--- Data section Enclosed Below ---

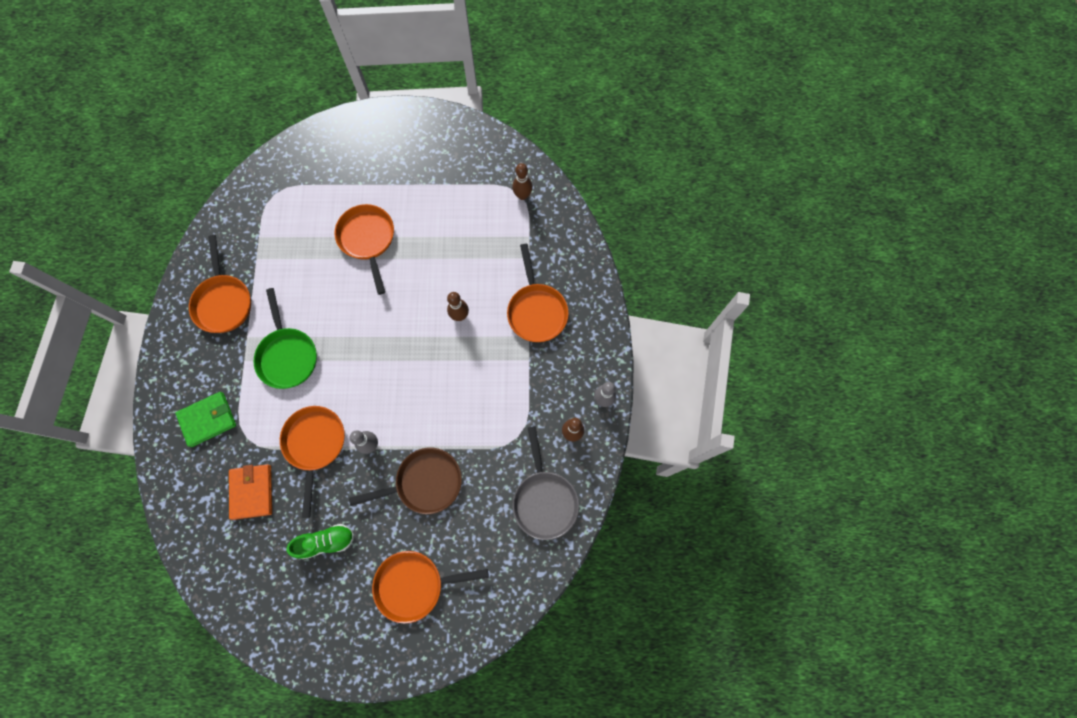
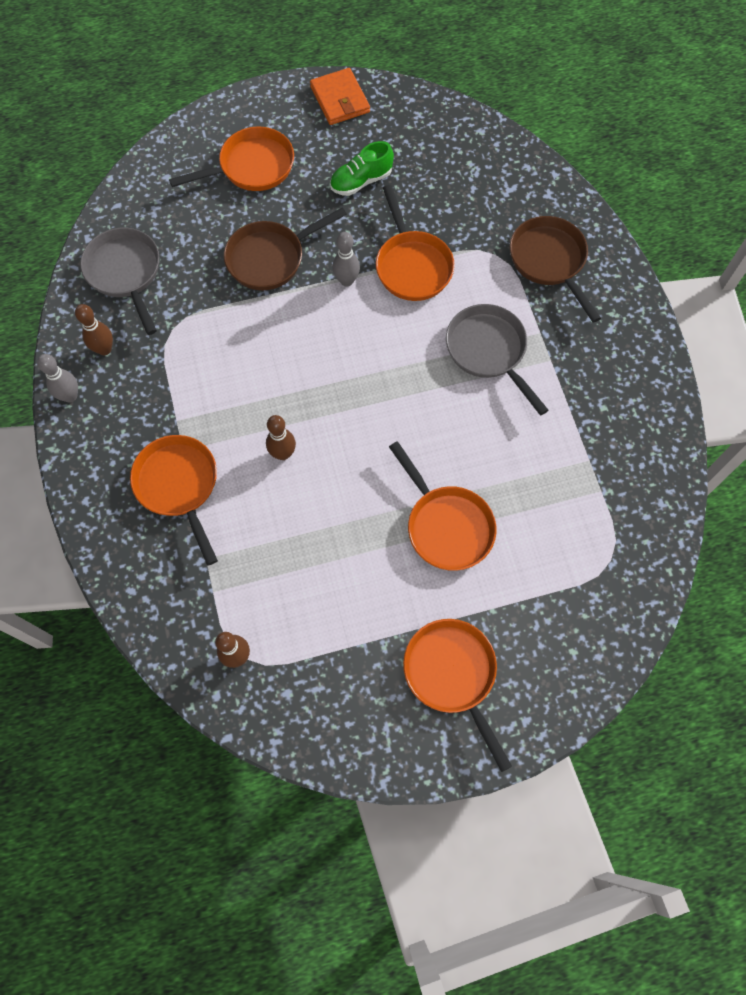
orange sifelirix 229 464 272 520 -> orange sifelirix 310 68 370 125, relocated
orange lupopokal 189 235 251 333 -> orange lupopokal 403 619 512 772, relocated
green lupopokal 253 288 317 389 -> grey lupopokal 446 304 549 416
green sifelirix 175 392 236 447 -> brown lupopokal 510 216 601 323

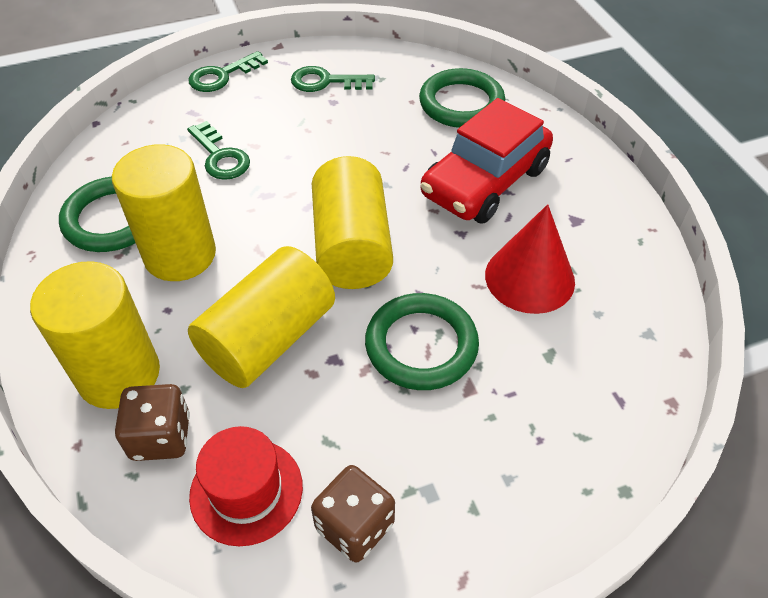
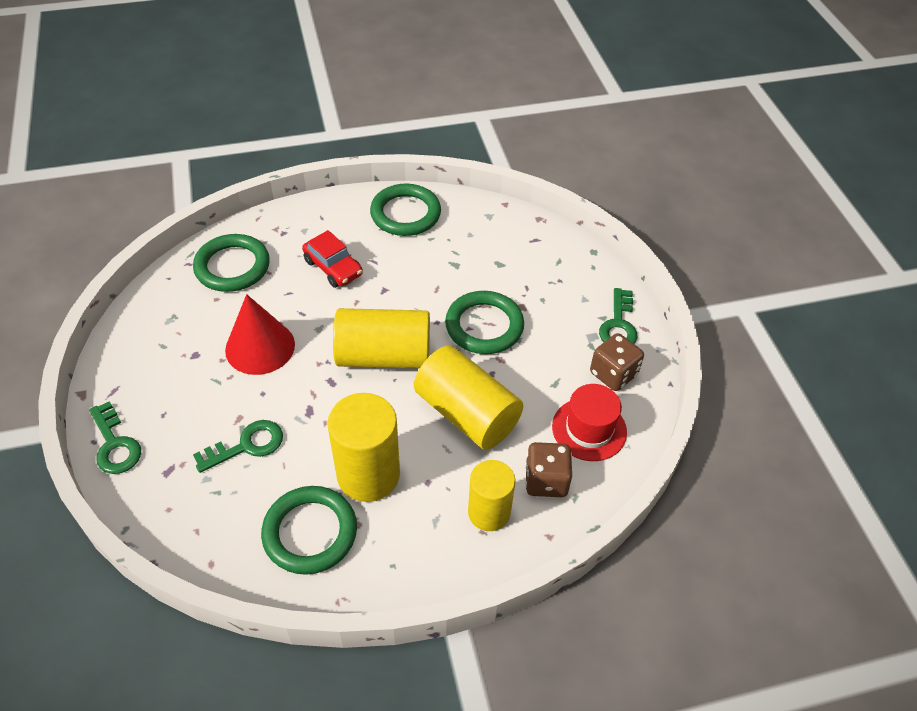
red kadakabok 485 204 575 314 -> red kadakabok 225 294 295 375, relocated
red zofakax 421 98 553 224 -> red zofakax 302 230 363 288, x0.58
none -> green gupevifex 370 184 441 236
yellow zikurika 30 261 160 409 -> yellow zikurika 468 460 515 531, x0.66
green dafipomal 291 66 375 92 -> green dafipomal 599 288 637 344, relocated

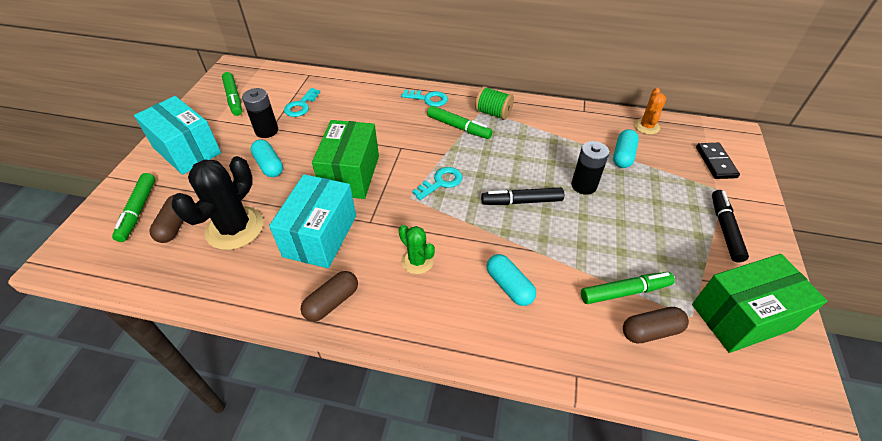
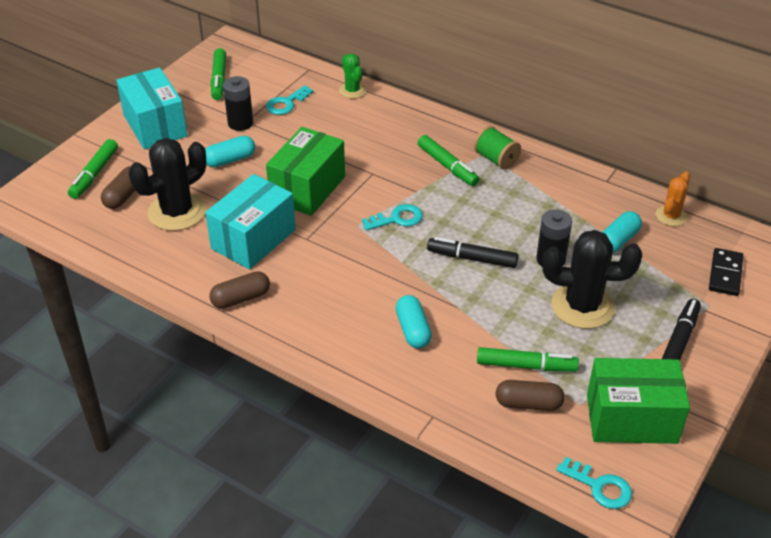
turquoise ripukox 251 140 283 177 -> turquoise ripukox 205 136 255 168, 75 degrees clockwise
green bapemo 399 225 435 274 -> green bapemo 339 54 366 99, relocated
none -> black bapemo 542 230 642 329
turquoise dafipomal 401 90 448 107 -> turquoise dafipomal 556 457 632 509, relocated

--- End of Enclosed Data section ---

§ Assigned task
This calls for an exact copy of all the entries above, with the pictures omitted.

§ Answer
orange sifelirix 229 464 272 520 -> orange sifelirix 310 68 370 125, relocated
orange lupopokal 189 235 251 333 -> orange lupopokal 403 619 512 772, relocated
green lupopokal 253 288 317 389 -> grey lupopokal 446 304 549 416
green sifelirix 175 392 236 447 -> brown lupopokal 510 216 601 323

red kadakabok 485 204 575 314 -> red kadakabok 225 294 295 375, relocated
red zofakax 421 98 553 224 -> red zofakax 302 230 363 288, x0.58
none -> green gupevifex 370 184 441 236
yellow zikurika 30 261 160 409 -> yellow zikurika 468 460 515 531, x0.66
green dafipomal 291 66 375 92 -> green dafipomal 599 288 637 344, relocated

turquoise ripukox 251 140 283 177 -> turquoise ripukox 205 136 255 168, 75 degrees clockwise
green bapemo 399 225 435 274 -> green bapemo 339 54 366 99, relocated
none -> black bapemo 542 230 642 329
turquoise dafipomal 401 90 448 107 -> turquoise dafipomal 556 457 632 509, relocated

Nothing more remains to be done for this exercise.